* Records for the task:
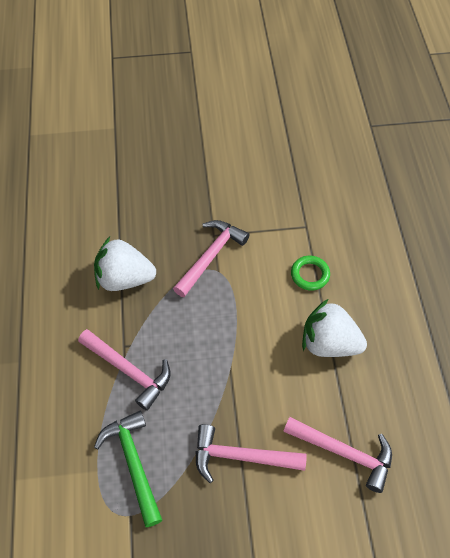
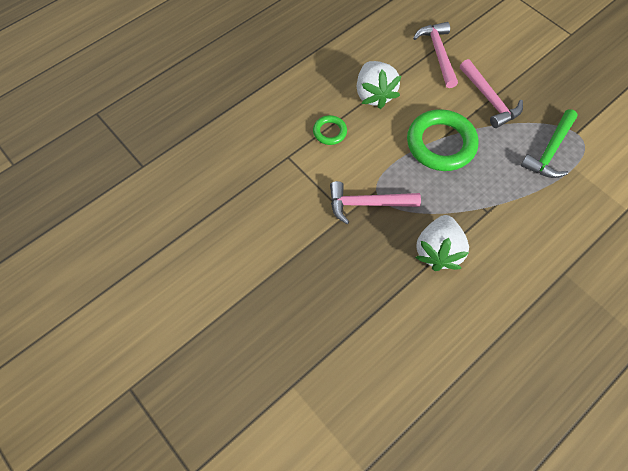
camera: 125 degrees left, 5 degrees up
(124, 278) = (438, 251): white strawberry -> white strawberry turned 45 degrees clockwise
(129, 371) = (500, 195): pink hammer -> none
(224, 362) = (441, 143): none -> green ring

...

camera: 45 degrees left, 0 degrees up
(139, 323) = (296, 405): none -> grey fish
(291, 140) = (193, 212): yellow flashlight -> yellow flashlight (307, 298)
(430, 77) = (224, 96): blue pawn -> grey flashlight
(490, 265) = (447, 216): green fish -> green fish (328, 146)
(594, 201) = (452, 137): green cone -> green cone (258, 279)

* Exercise instructions: Print, from the entries above, the line with "(291, 140) = (193, 212): yellow", the line with "(594, 201) = (452, 137): green" and all lines between them, exactly and with nothing else.

* Result:
(291, 140) = (193, 212): yellow flashlight -> yellow flashlight (307, 298)
(430, 77) = (224, 96): blue pawn -> grey flashlight
(490, 265) = (447, 216): green fish -> green fish (328, 146)
(594, 201) = (452, 137): green cone -> green cone (258, 279)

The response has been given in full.